▶ [Task objective] From the line containing "RADIO pin CE: D0 -> TX" to the last line of the data, both included, transcribe each line exactly, leaving out pictures and adding nothing.

(Version difference data)

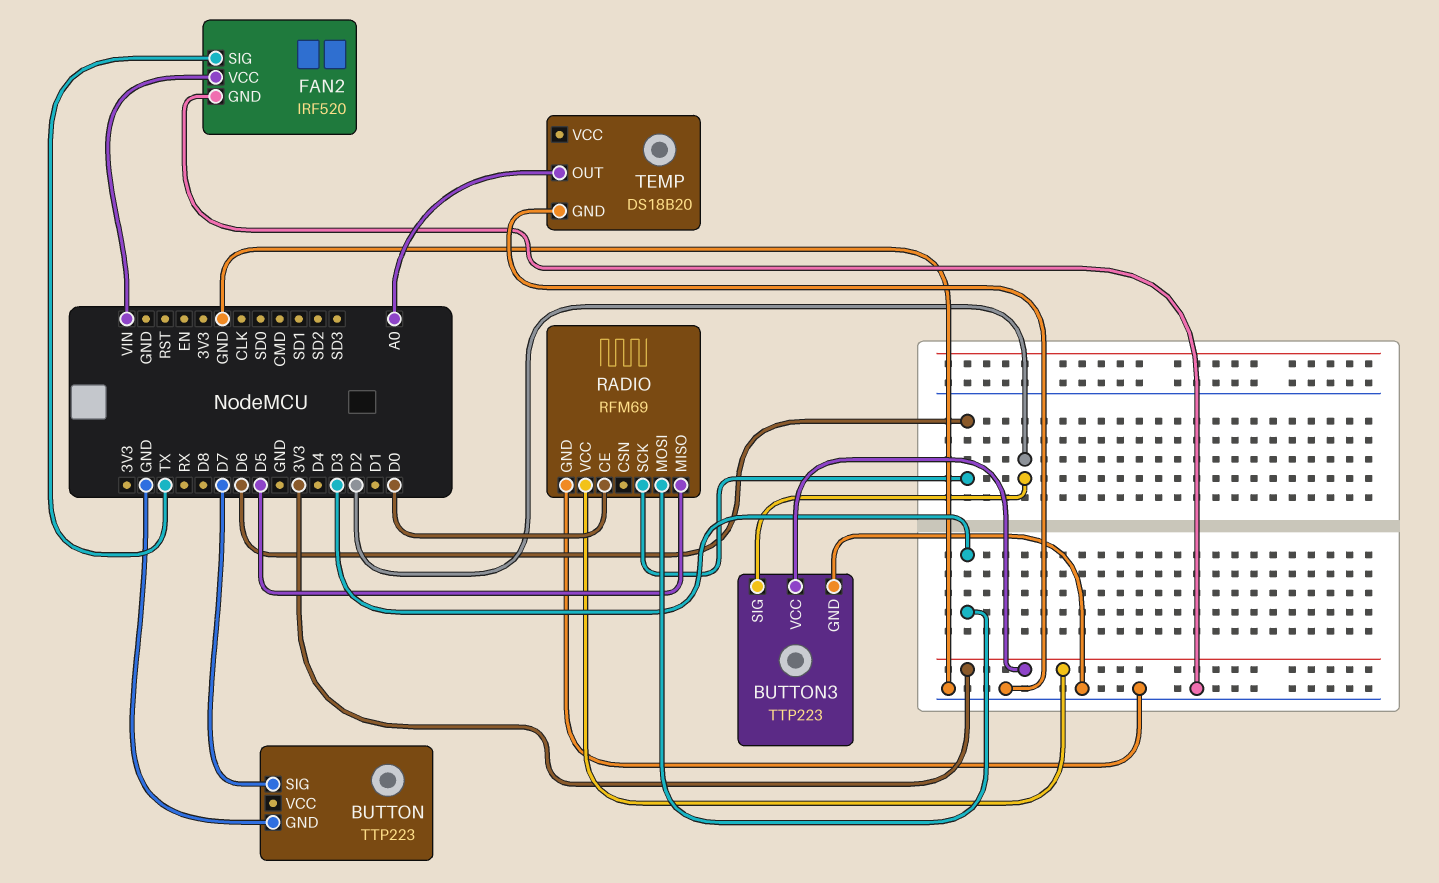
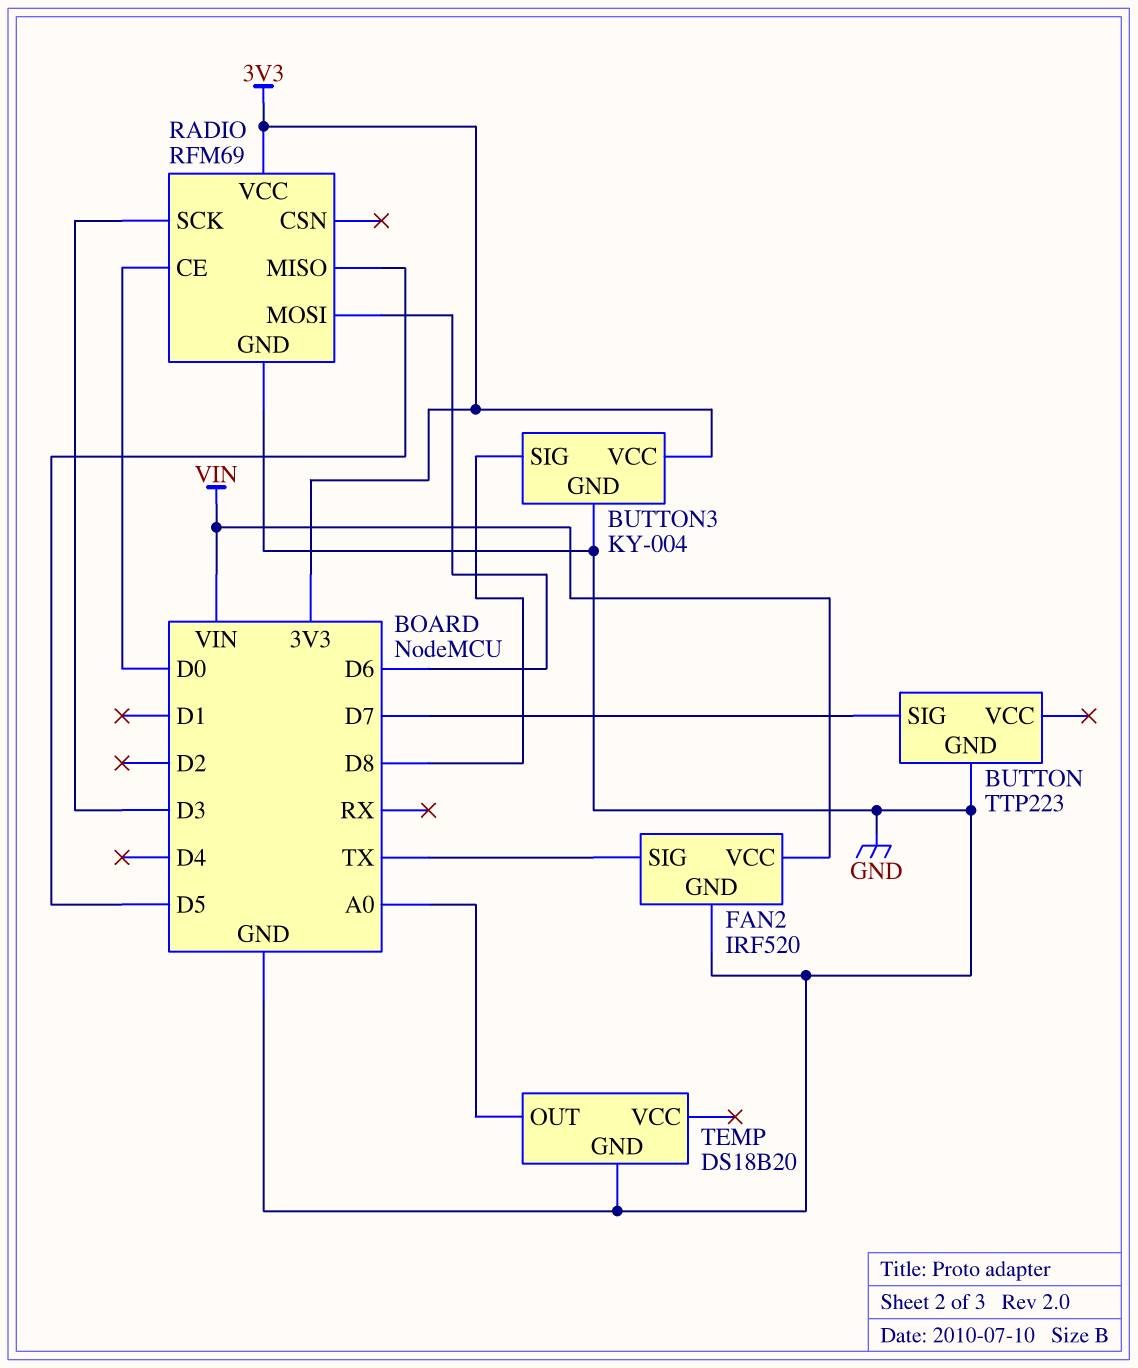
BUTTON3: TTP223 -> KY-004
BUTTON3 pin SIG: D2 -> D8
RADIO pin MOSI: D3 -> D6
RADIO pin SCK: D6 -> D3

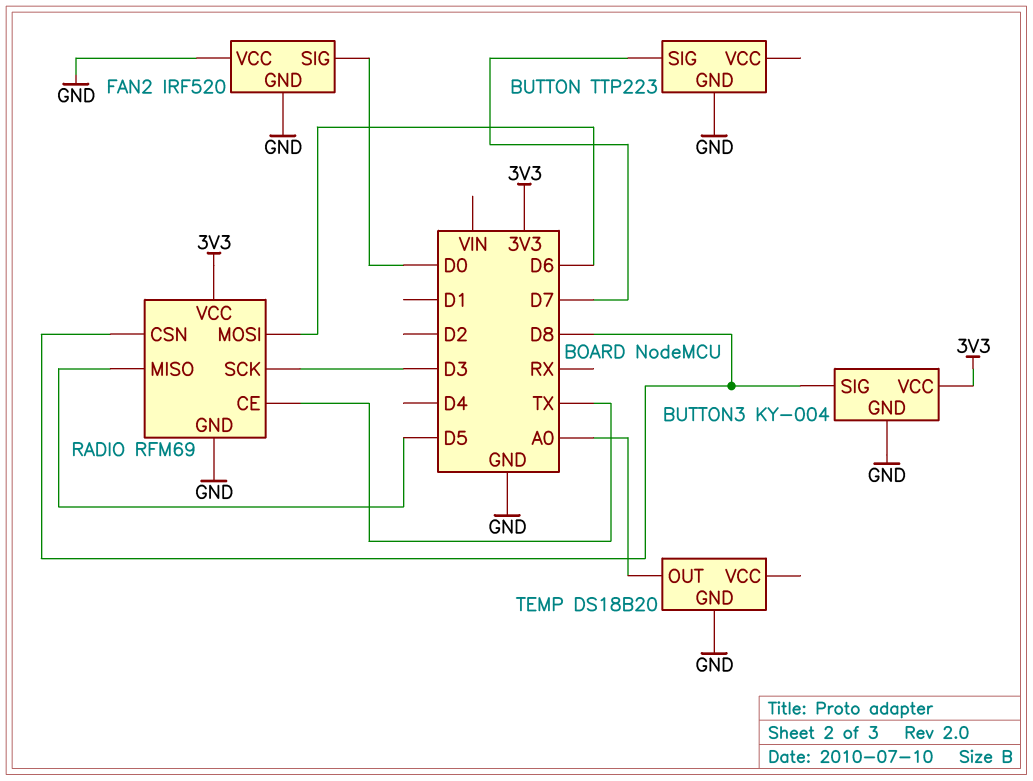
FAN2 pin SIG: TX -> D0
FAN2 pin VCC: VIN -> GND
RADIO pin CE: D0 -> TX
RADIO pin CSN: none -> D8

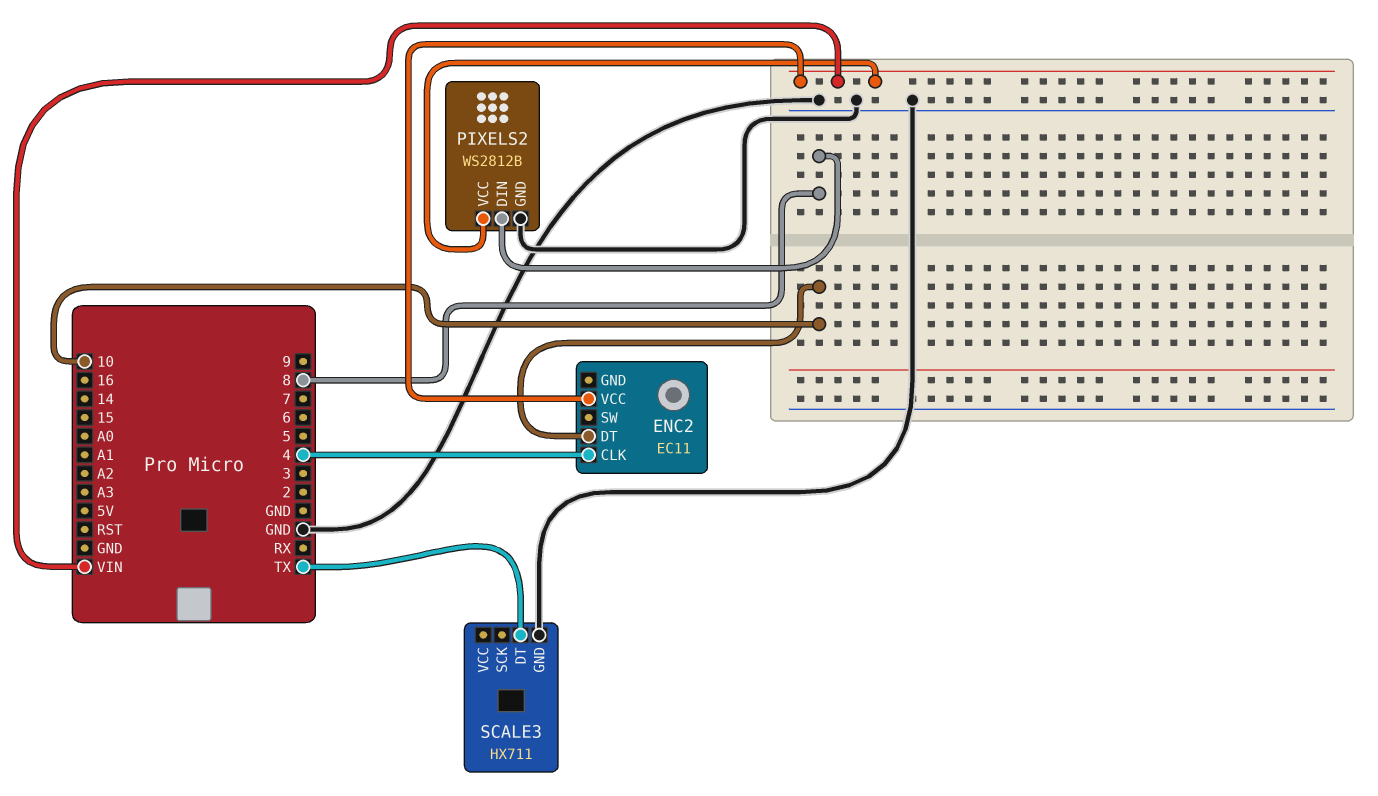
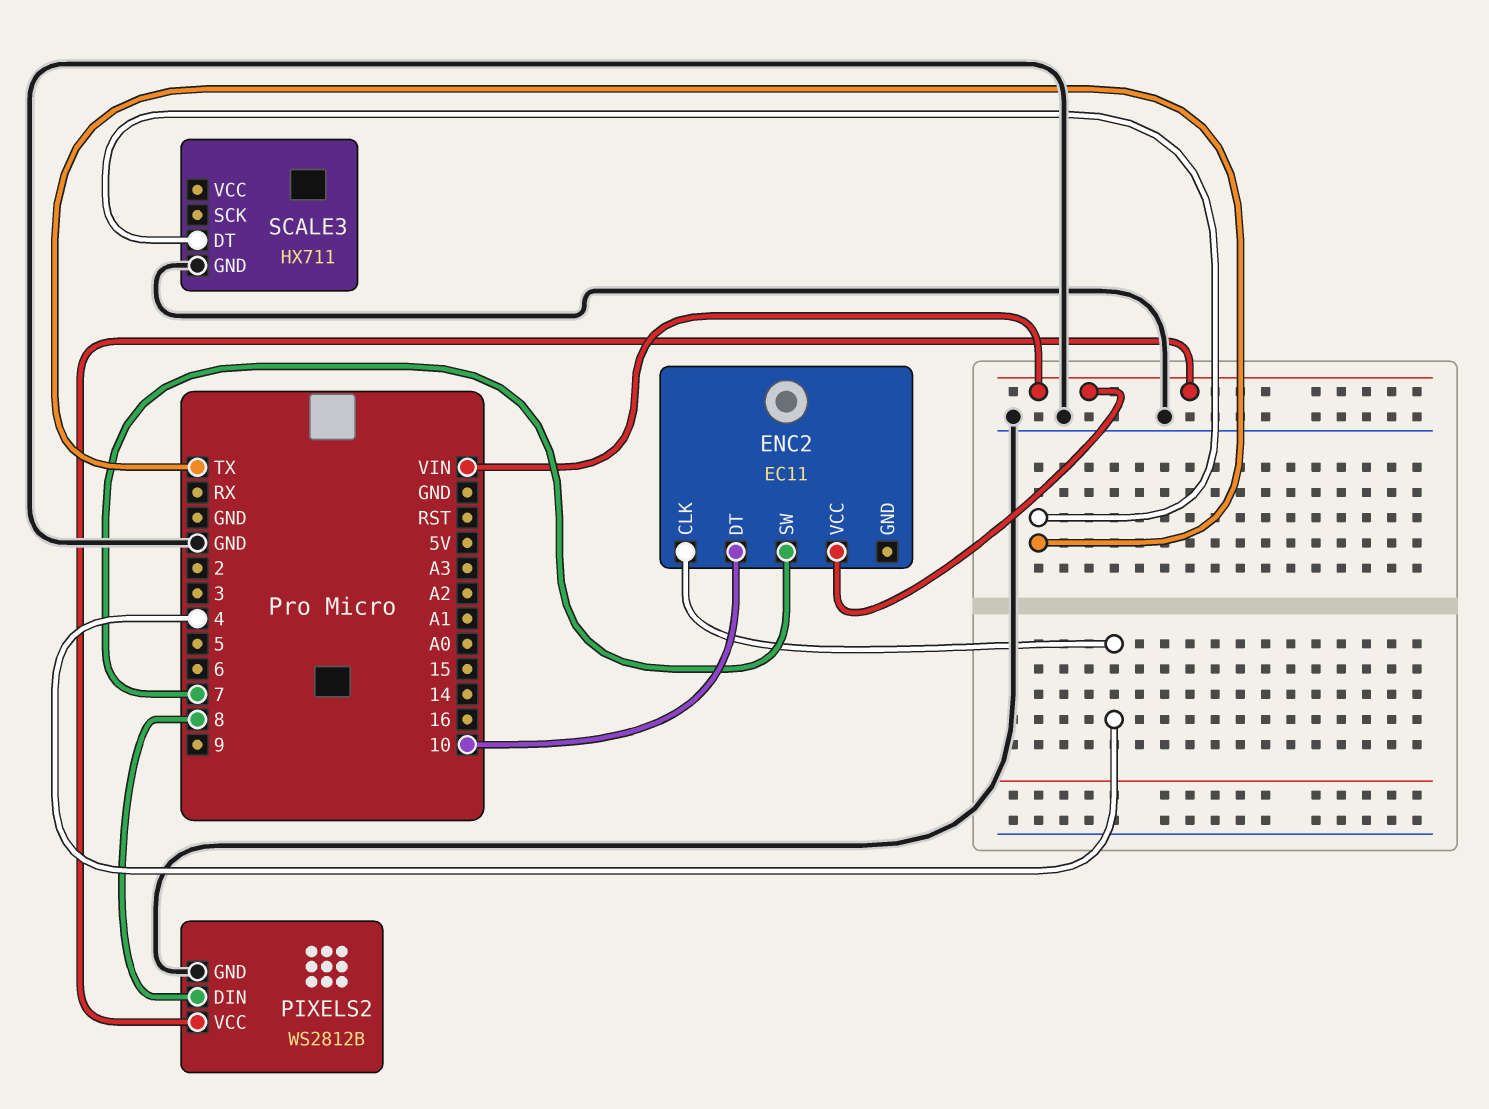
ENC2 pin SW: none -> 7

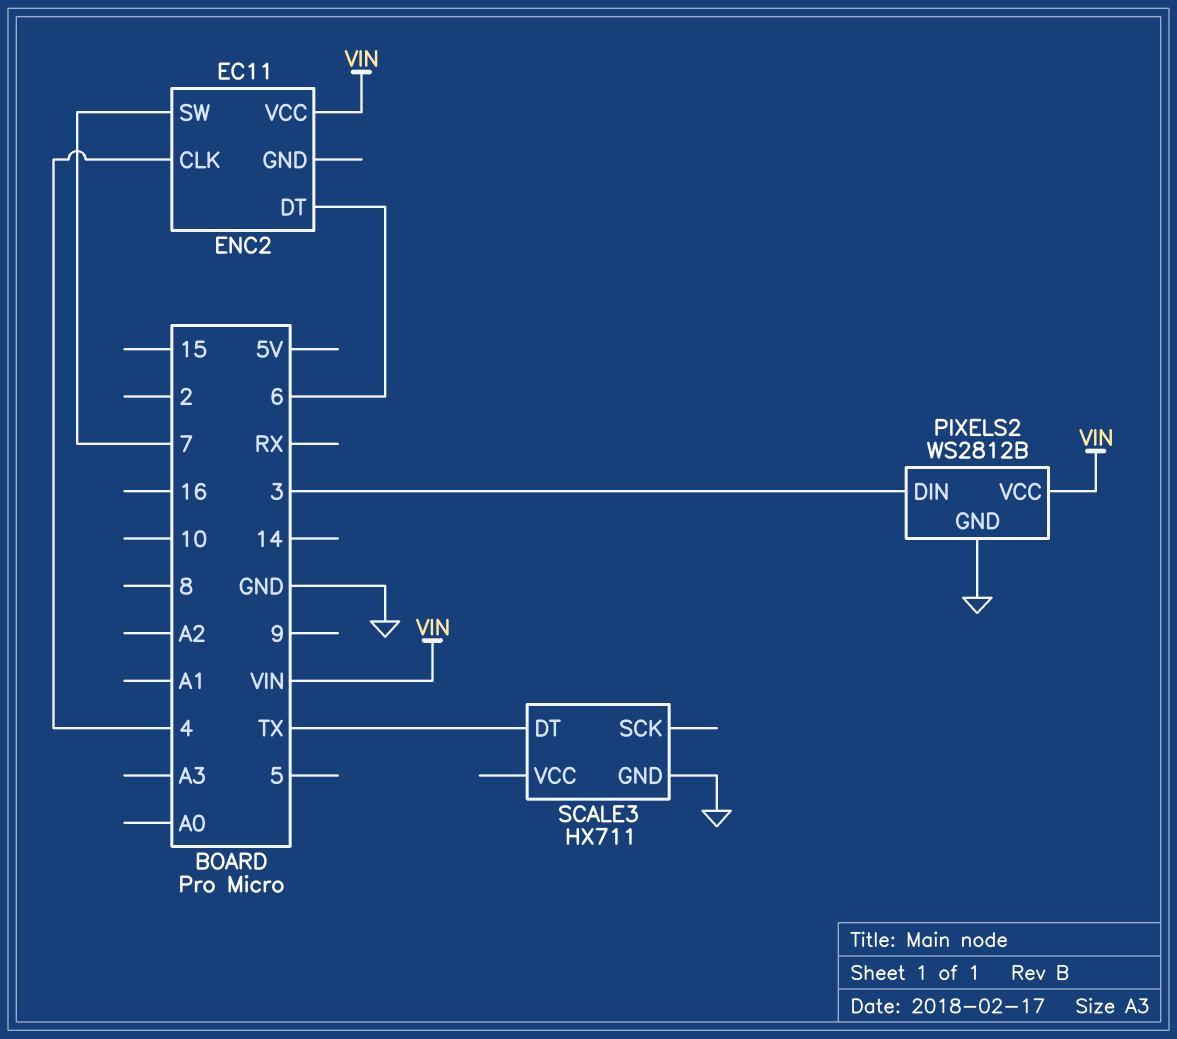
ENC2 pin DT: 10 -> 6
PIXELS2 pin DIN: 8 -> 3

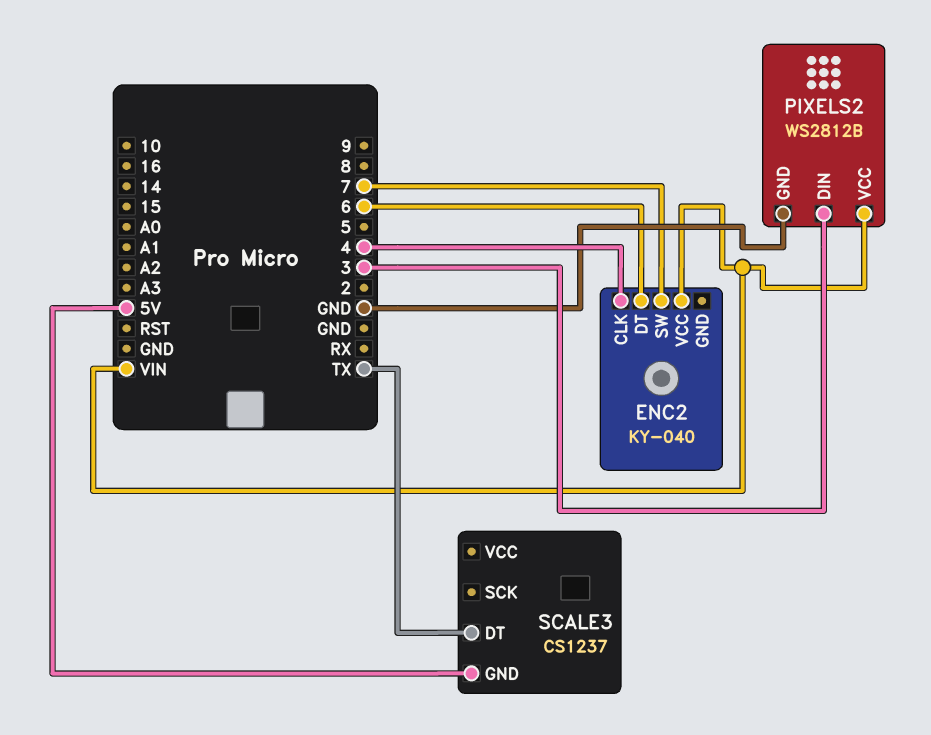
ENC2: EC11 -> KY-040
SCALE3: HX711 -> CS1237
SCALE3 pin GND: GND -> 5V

▶ [Task response]
RADIO pin CE: D0 -> TX
RADIO pin CSN: none -> D8

ENC2 pin SW: none -> 7

ENC2 pin DT: 10 -> 6
PIXELS2 pin DIN: 8 -> 3

ENC2: EC11 -> KY-040
SCALE3: HX711 -> CS1237
SCALE3 pin GND: GND -> 5V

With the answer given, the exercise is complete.